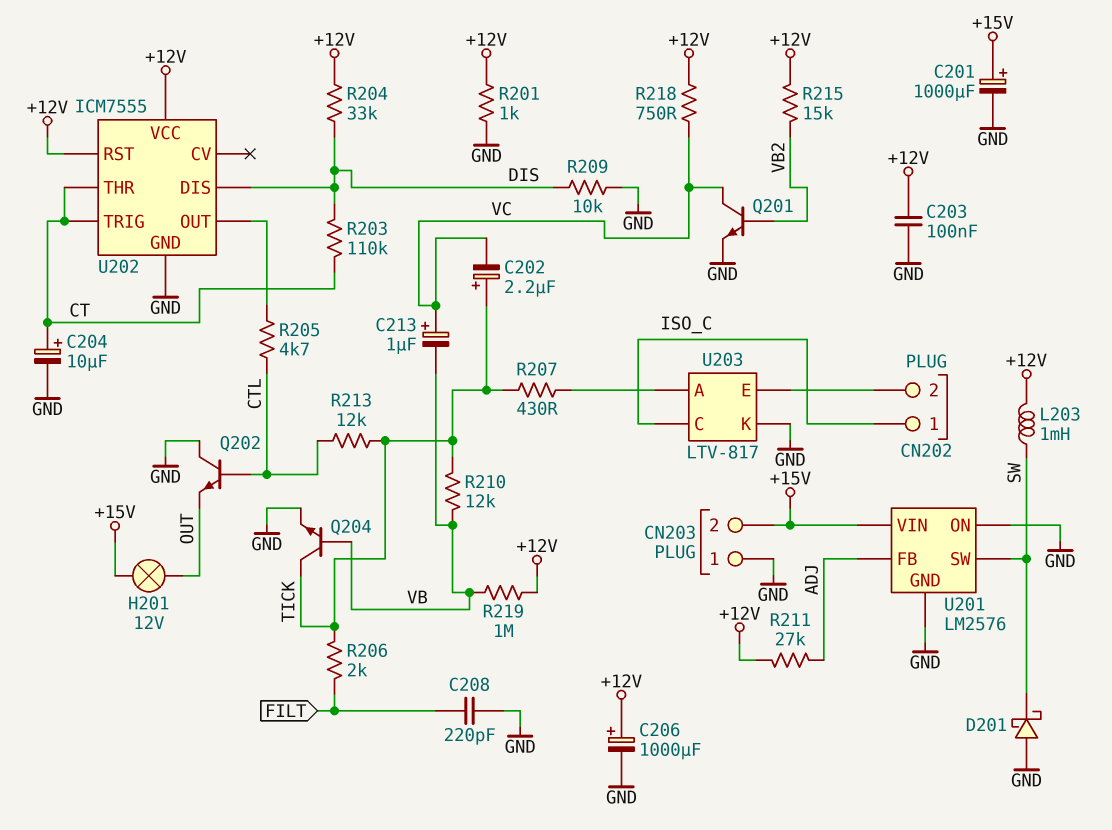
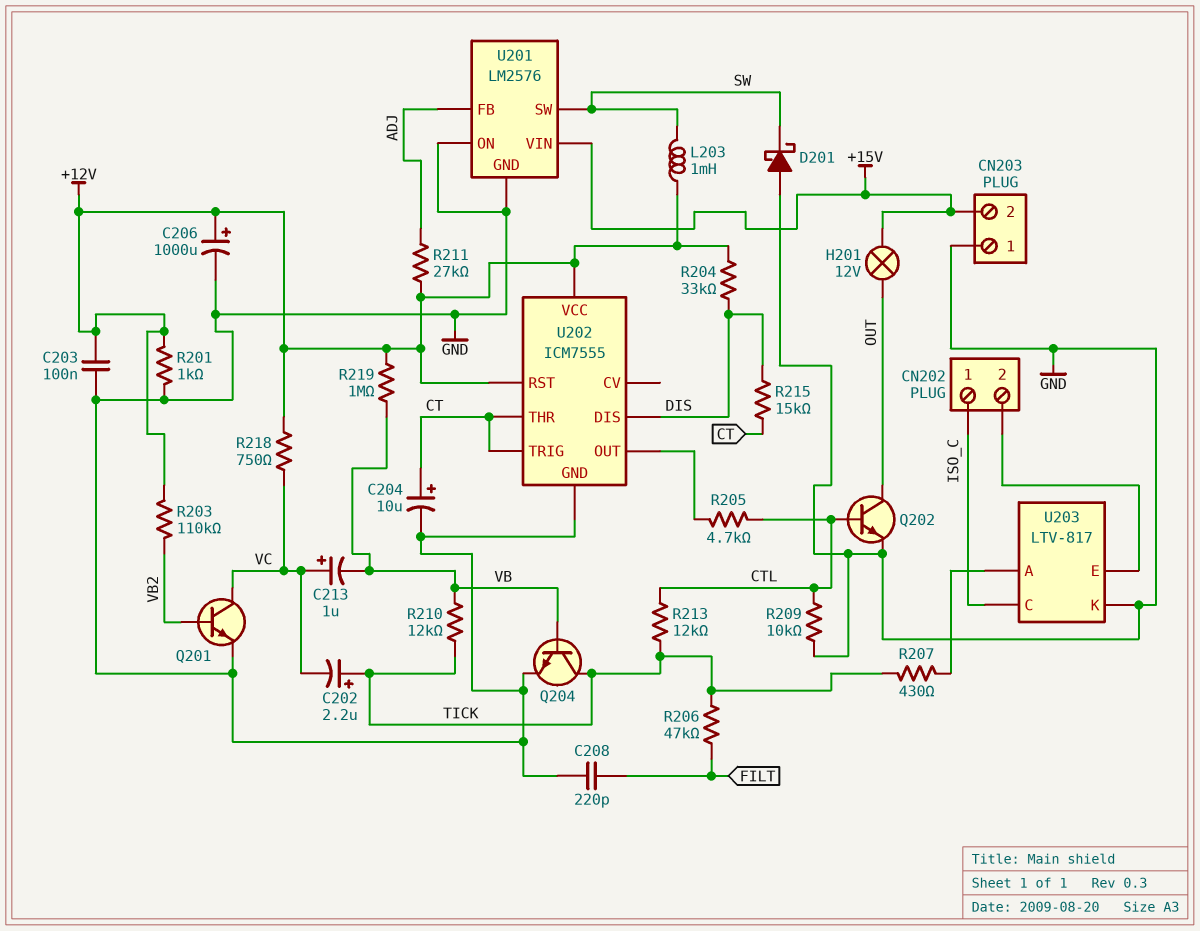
C201: 1000uF (plus +15V, minus GND) -> none
Q202: NPN (B CTL, C GND, E OUT) -> NPN (B CTL, C OUT, E GND)
R203: 110k (CT, DIS) -> 110k (+12V, VB2)
R206: 2k (FILT, TICK) -> 47k (FILT, TICK)
R209: 10k (DIS, GND) -> 10k (CTL, GND)
R215: 15k (+12V, VB2) -> 15k (CT, DIS)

--- --- ---

Copy out, exactly as given, the line containing "Q202: NPN (B" together with every line after it in the material.

Q202: NPN (B CTL, C GND, E OUT) -> NPN (B CTL, C OUT, E GND)
R203: 110k (CT, DIS) -> 110k (+12V, VB2)
R206: 2k (FILT, TICK) -> 47k (FILT, TICK)
R209: 10k (DIS, GND) -> 10k (CTL, GND)
R215: 15k (+12V, VB2) -> 15k (CT, DIS)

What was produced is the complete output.